Action item: Repeat the entries below word for word, though any picture in them should be dropped.

Data provided:
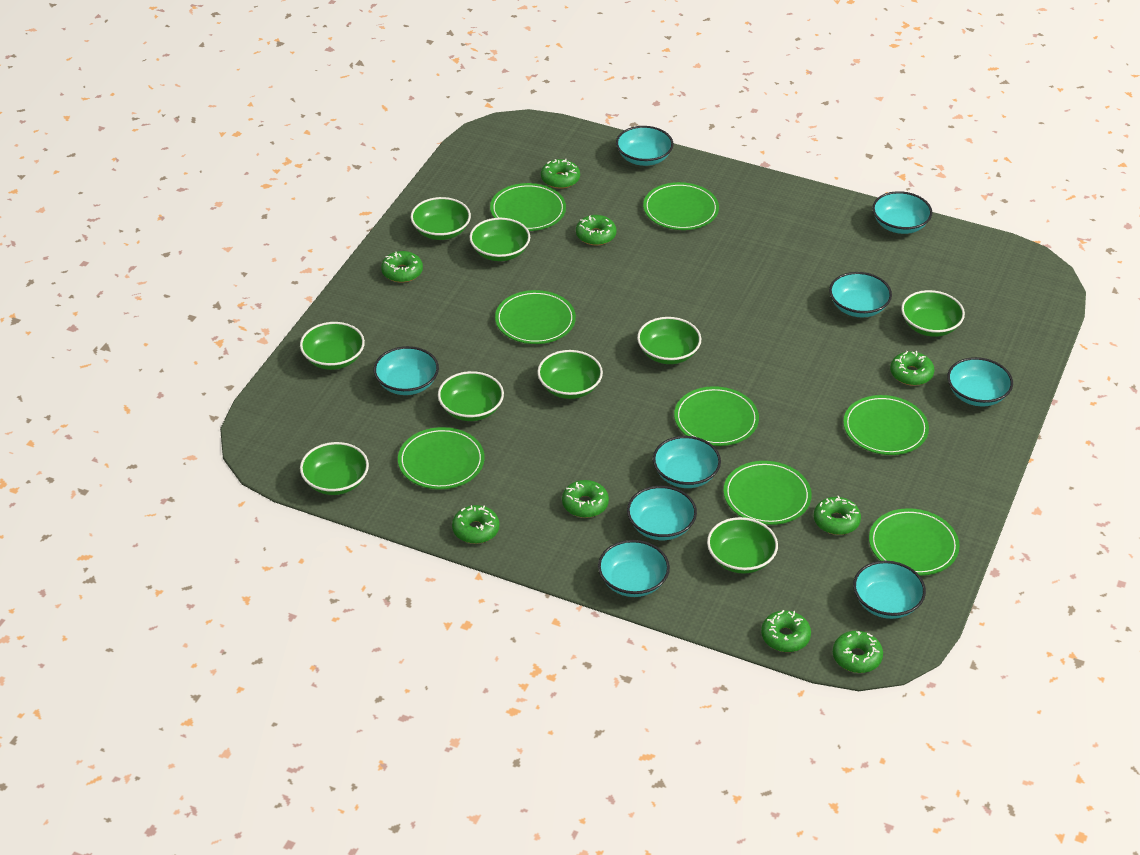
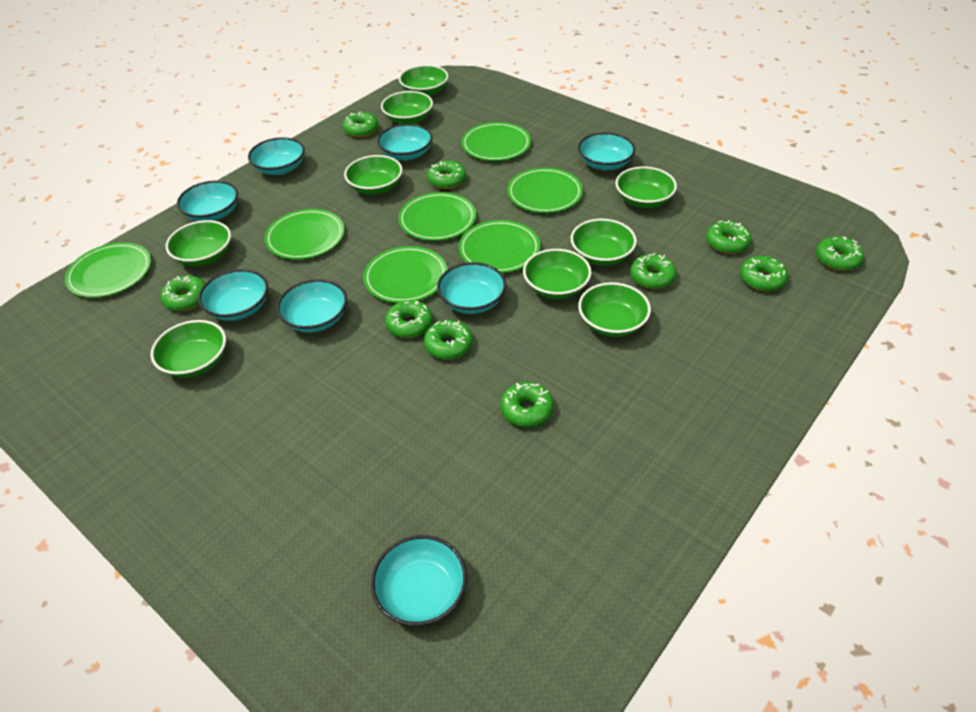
green donut: 9 -> 10
green plate: 8 -> 7
turquoise bowl: 9 -> 8

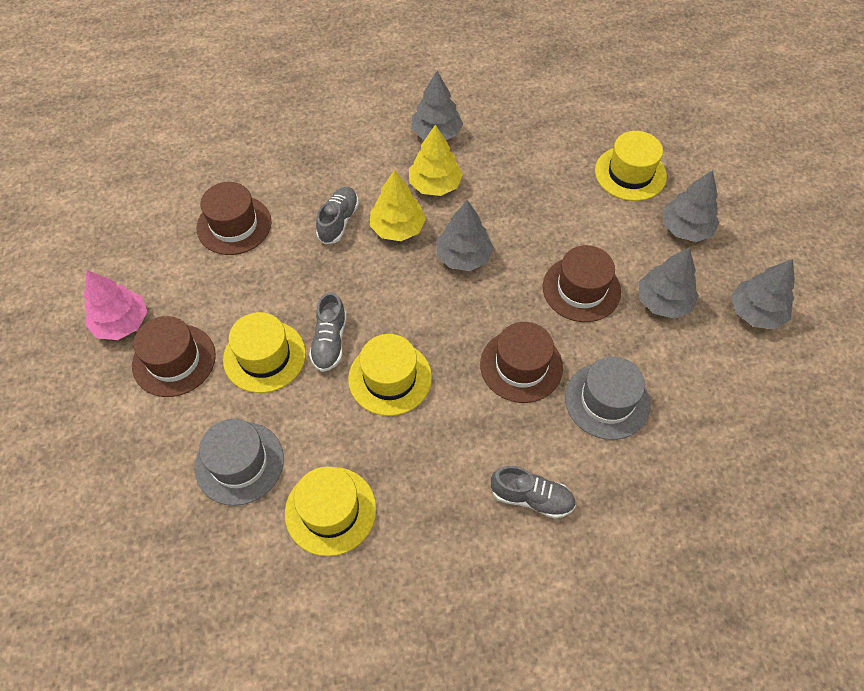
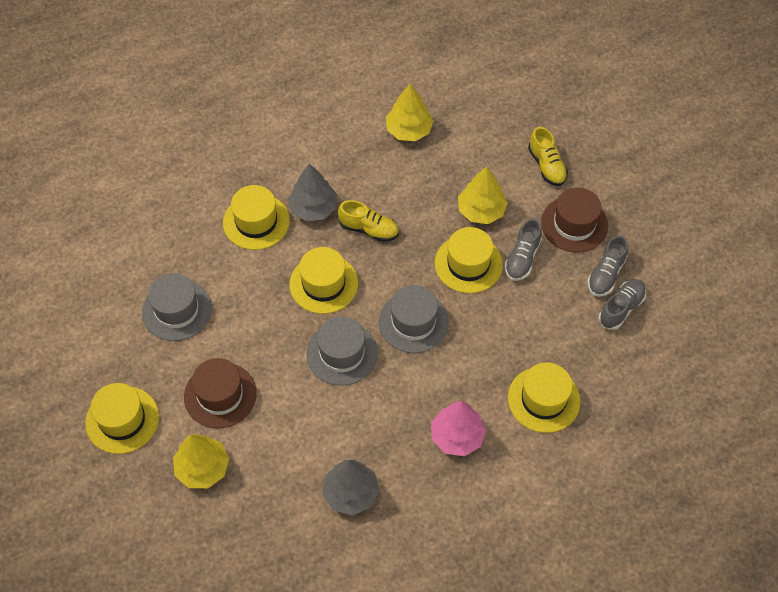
brown hat: 4 -> 2
grey hat: 2 -> 3
grey tree: 5 -> 2
yellow hat: 4 -> 5
yellow shoe: 0 -> 2
yellow tree: 2 -> 3

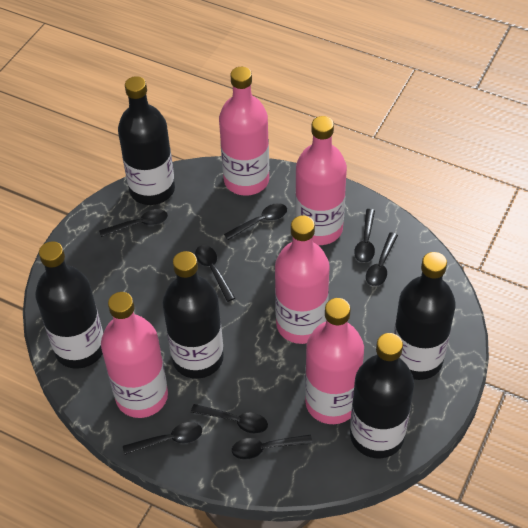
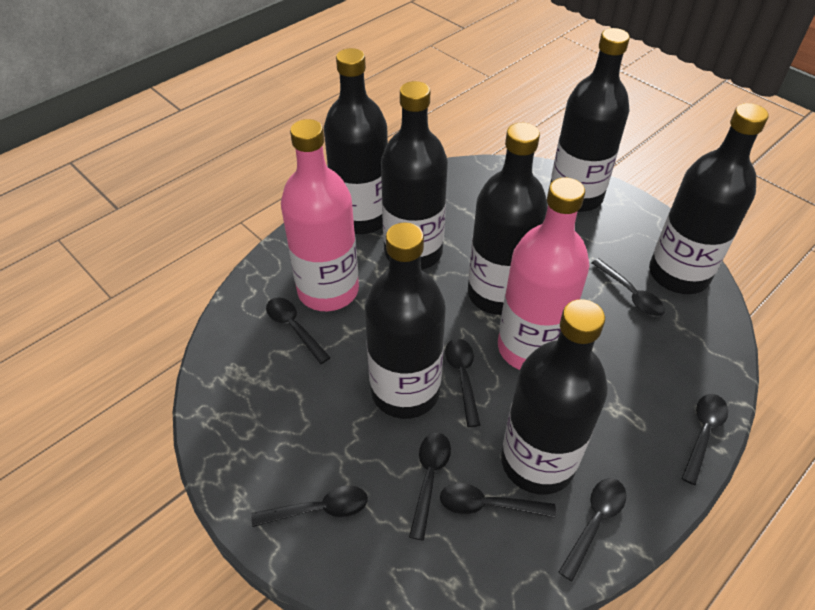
black bottle: 5 -> 7
pink bottle: 5 -> 2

Response area:
green donut: 9 -> 10
green plate: 8 -> 7
turquoise bowl: 9 -> 8

brown hat: 4 -> 2
grey hat: 2 -> 3
grey tree: 5 -> 2
yellow hat: 4 -> 5
yellow shoe: 0 -> 2
yellow tree: 2 -> 3

black bottle: 5 -> 7
pink bottle: 5 -> 2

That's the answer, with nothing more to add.